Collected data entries
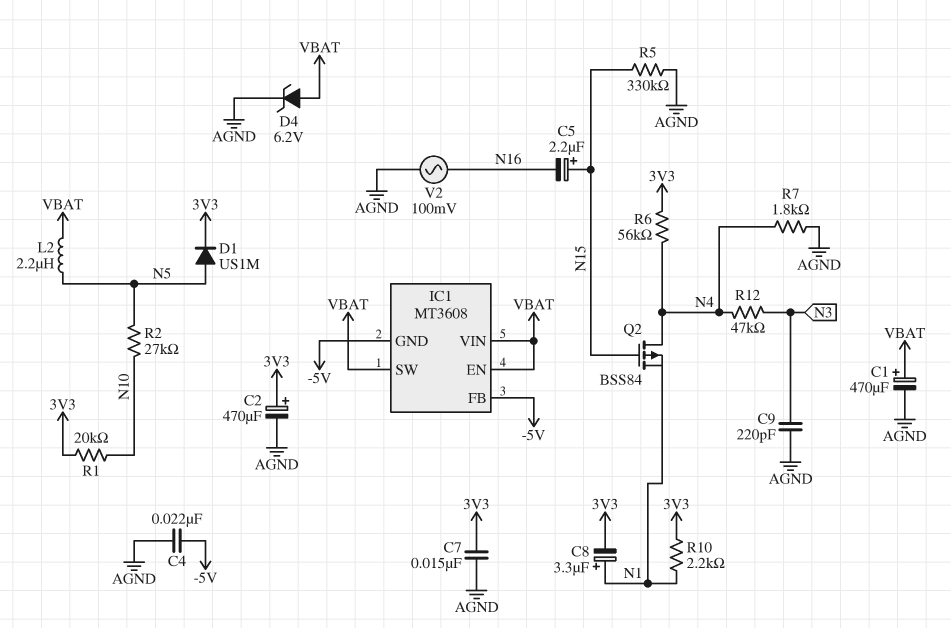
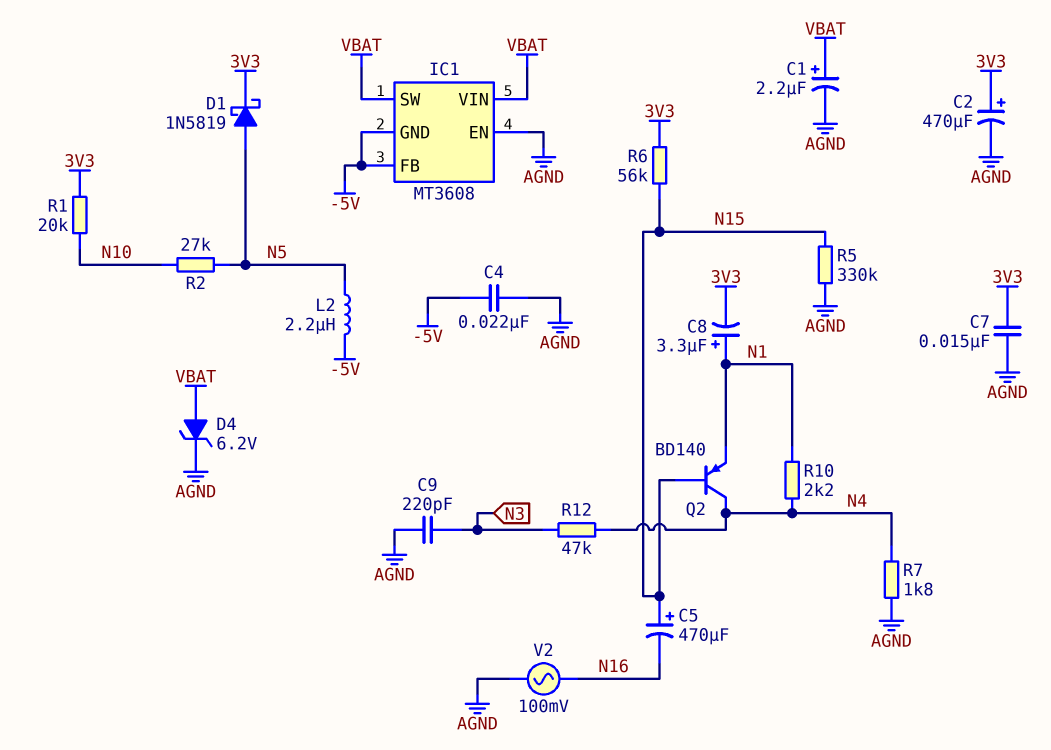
C1: 470uF (plus VBAT, minus AGND) -> 2.2uF (plus VBAT, minus AGND)
C5: 2.2uF (plus N15, minus N16) -> 470uF (plus N15, minus N16)
D1: diode US1M (A N5, K 3V3) -> schottky 1N5819 (A N5, K 3V3)
IC1 pin EN: VBAT -> AGND
L2: 2.2uH (N5, VBAT) -> 2.2uH (-5V, N5)
Q2: PMOS BSS84 (G N15, D N4, S N1) -> PNP BD140 (B N15, C N4, E N1)
R6: 56k (3V3, N4) -> 56k (3V3, N15)
R10: 2.2k (3V3, N1) -> 2.2k (N1, N4)

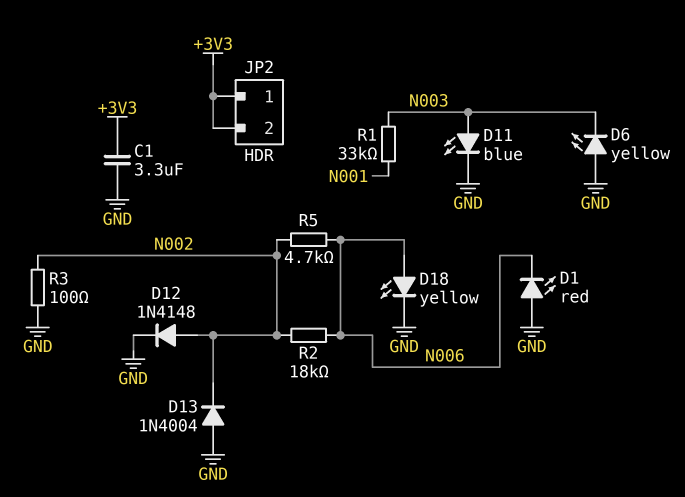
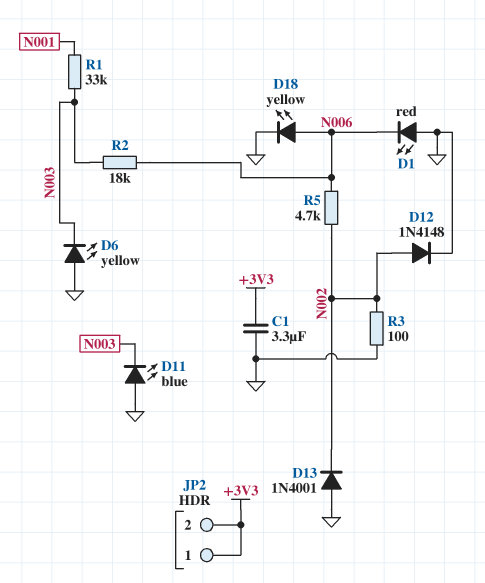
D11: LED blue (A N003, K GND) -> LED blue (A GND, K N003)
D13: diode 1N4004 (A GND, K N002) -> diode 1N4001 (A GND, K N002)
R2: 18k (N002, N006) -> 18k (N003, N006)

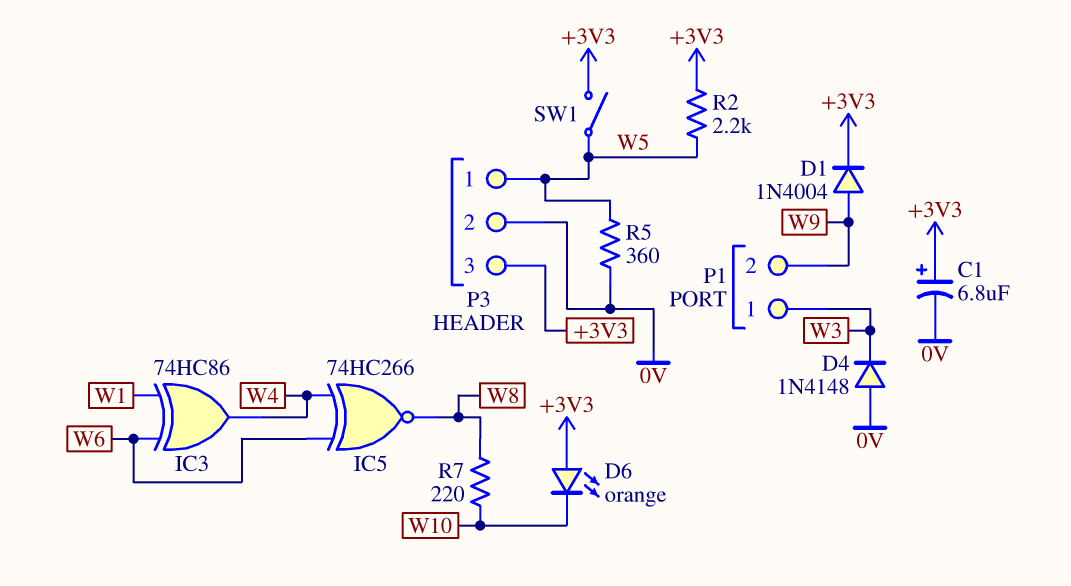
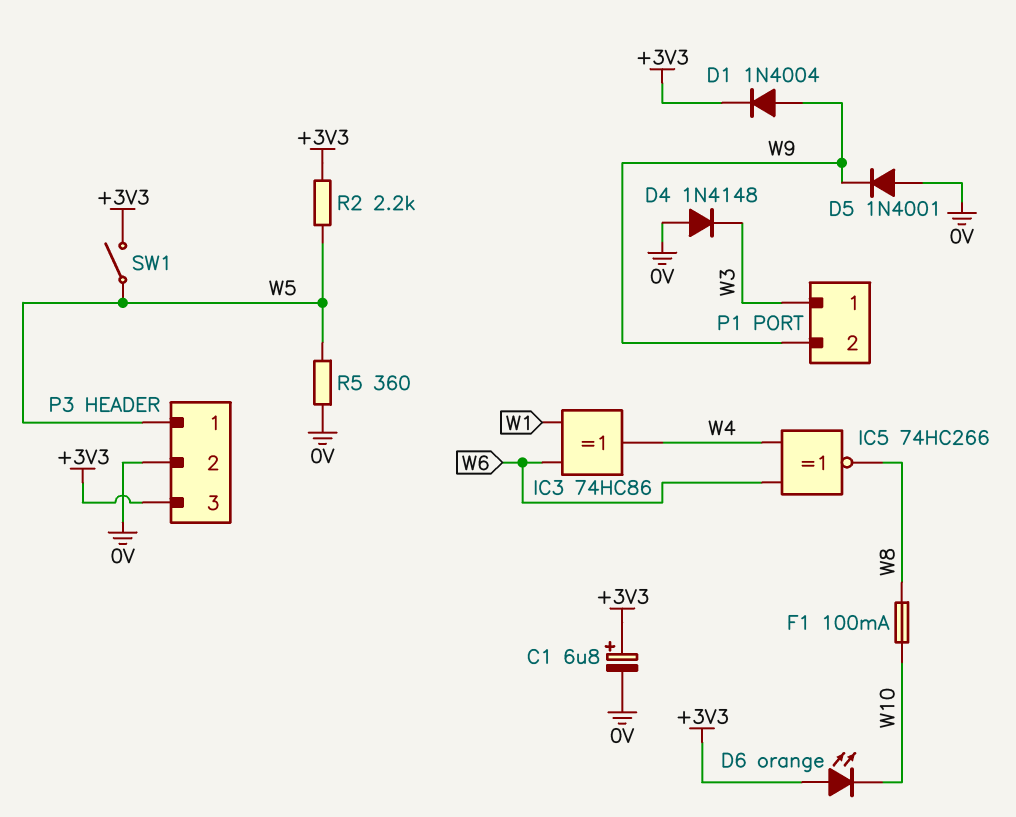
D5: none -> diode 1N4001 (A 0V, K W9)
F1: none -> 100mA (W8, W10)
R7: 220 (W8, W10) -> none

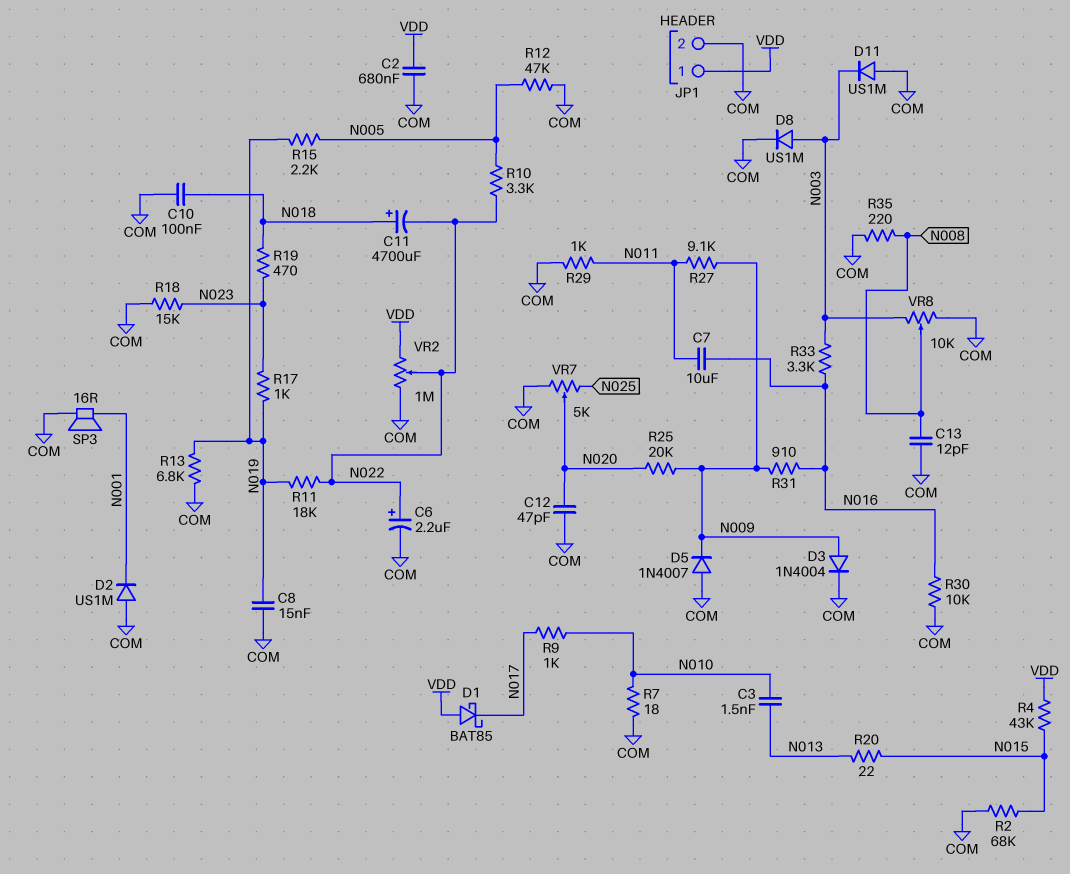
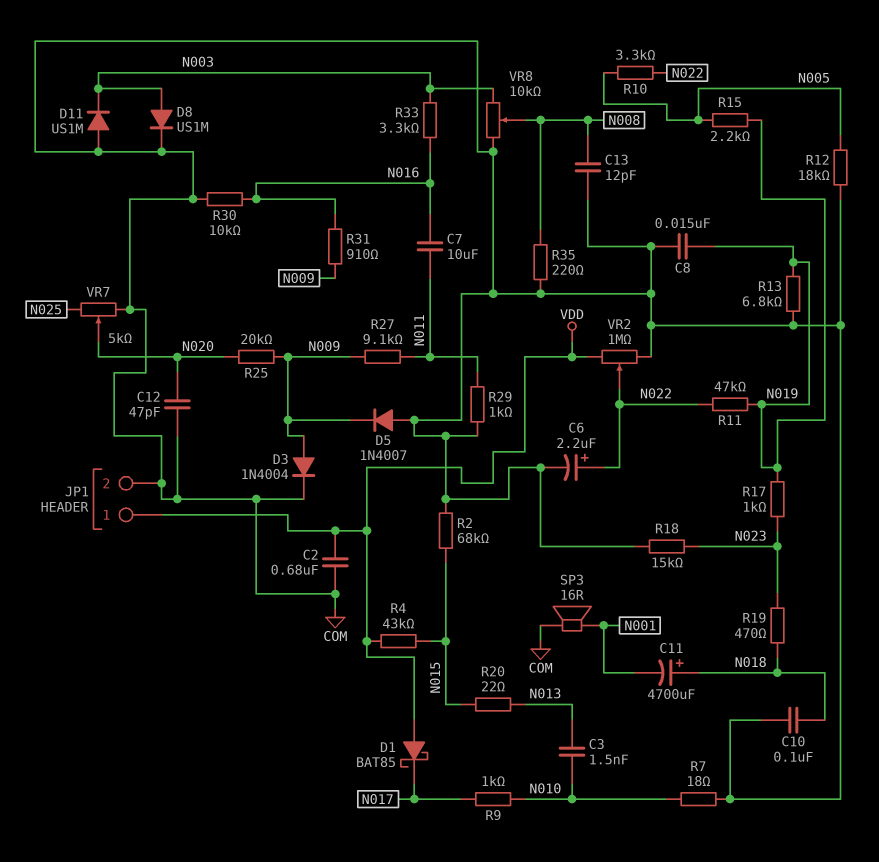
C11: 4700uF (plus N018, minus N022) -> 4700uF (plus N018, minus N001)
D2: diode US1M (A COM, K N001) -> none
R11: 18k (N019, N022) -> 47k (N019, N022)
R12: 47k (COM, N005) -> 18k (COM, N005)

TASK TO CARRY OUT:
Repeat each entry exactly as given; no pictures belong in the copy.

TASK RESULT:
C1: 470uF (plus VBAT, minus AGND) -> 2.2uF (plus VBAT, minus AGND)
C5: 2.2uF (plus N15, minus N16) -> 470uF (plus N15, minus N16)
D1: diode US1M (A N5, K 3V3) -> schottky 1N5819 (A N5, K 3V3)
IC1 pin EN: VBAT -> AGND
L2: 2.2uH (N5, VBAT) -> 2.2uH (-5V, N5)
Q2: PMOS BSS84 (G N15, D N4, S N1) -> PNP BD140 (B N15, C N4, E N1)
R6: 56k (3V3, N4) -> 56k (3V3, N15)
R10: 2.2k (3V3, N1) -> 2.2k (N1, N4)

D11: LED blue (A N003, K GND) -> LED blue (A GND, K N003)
D13: diode 1N4004 (A GND, K N002) -> diode 1N4001 (A GND, K N002)
R2: 18k (N002, N006) -> 18k (N003, N006)

D5: none -> diode 1N4001 (A 0V, K W9)
F1: none -> 100mA (W8, W10)
R7: 220 (W8, W10) -> none

C11: 4700uF (plus N018, minus N022) -> 4700uF (plus N018, minus N001)
D2: diode US1M (A COM, K N001) -> none
R11: 18k (N019, N022) -> 47k (N019, N022)
R12: 47k (COM, N005) -> 18k (COM, N005)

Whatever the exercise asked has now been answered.